### [Work instructions]
Look through the listing and report every line that has "blue" in it.

### [Provided records]
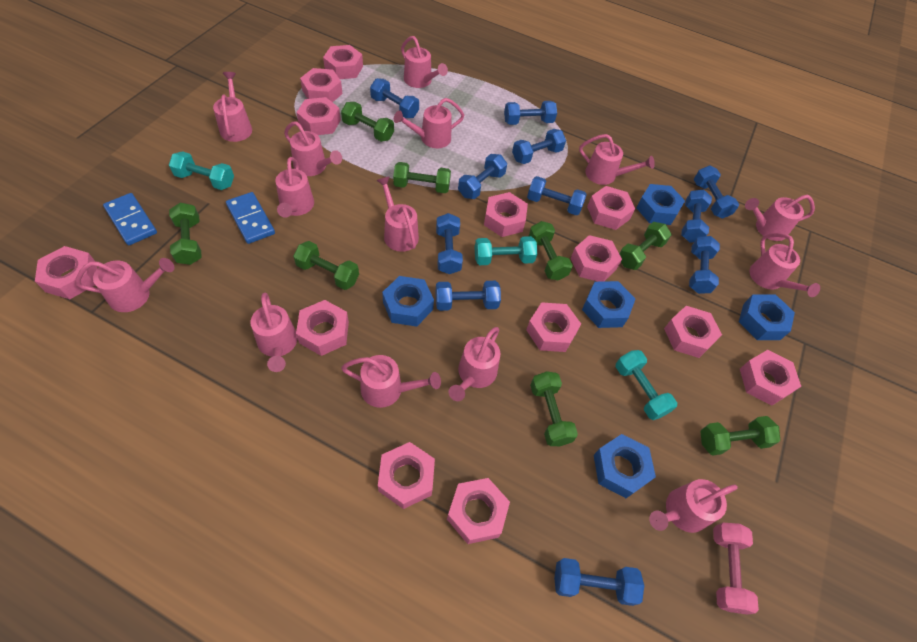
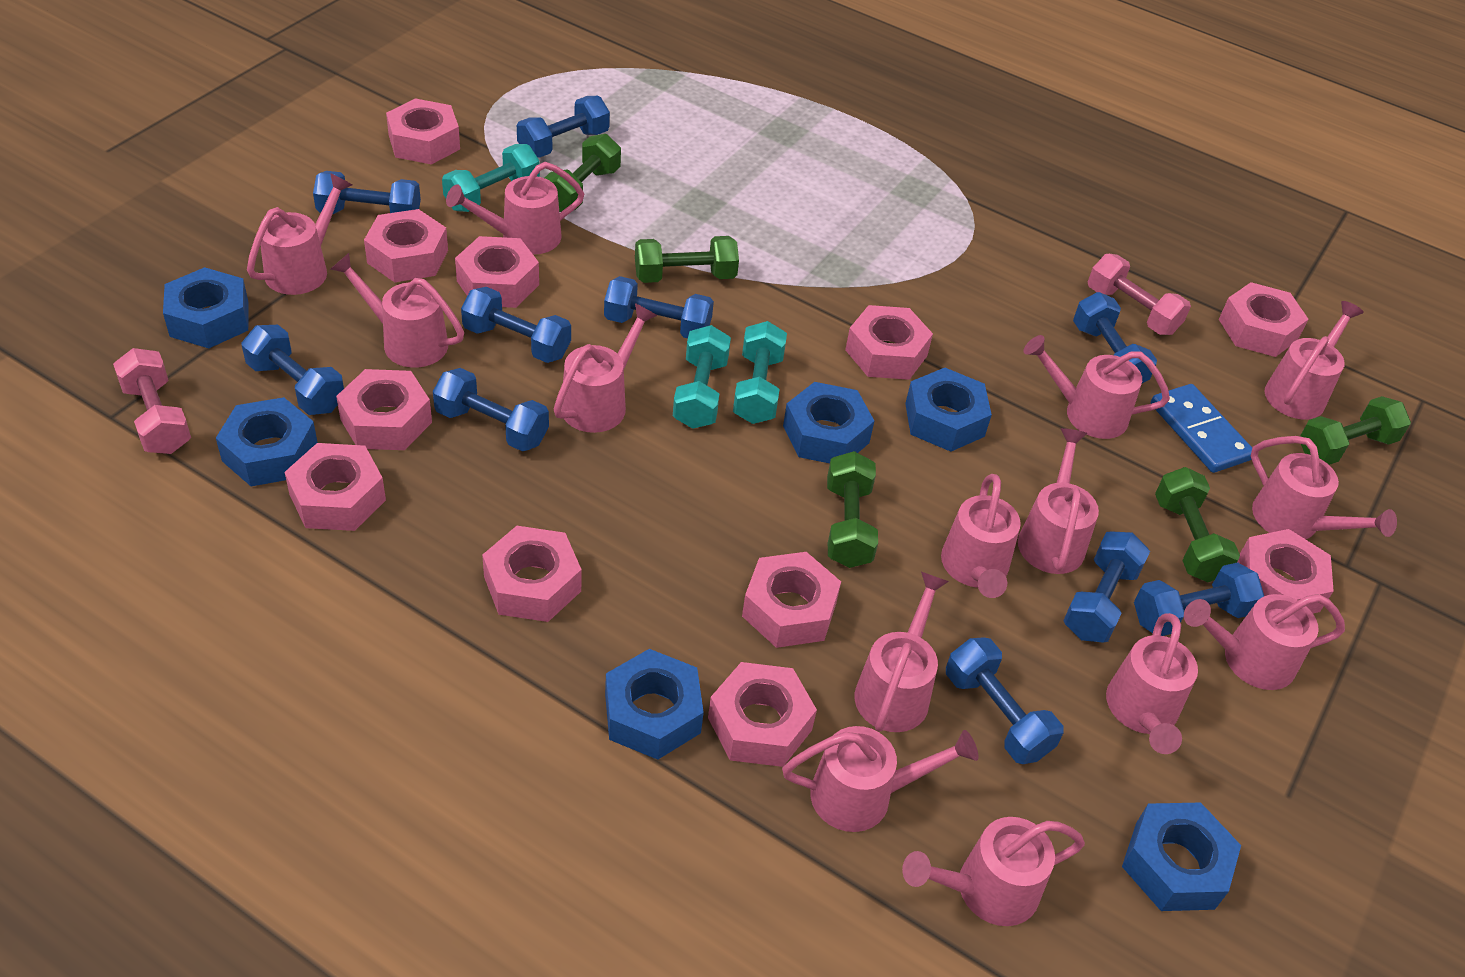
blue domino: 2 -> 1
blue dumbbell: 11 -> 10
blue nut: 5 -> 6
green dumbbell: 8 -> 5
pink dumbbell: 1 -> 2
pink nut: 13 -> 11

### [Response to the exercise]
blue domino: 2 -> 1
blue dumbbell: 11 -> 10
blue nut: 5 -> 6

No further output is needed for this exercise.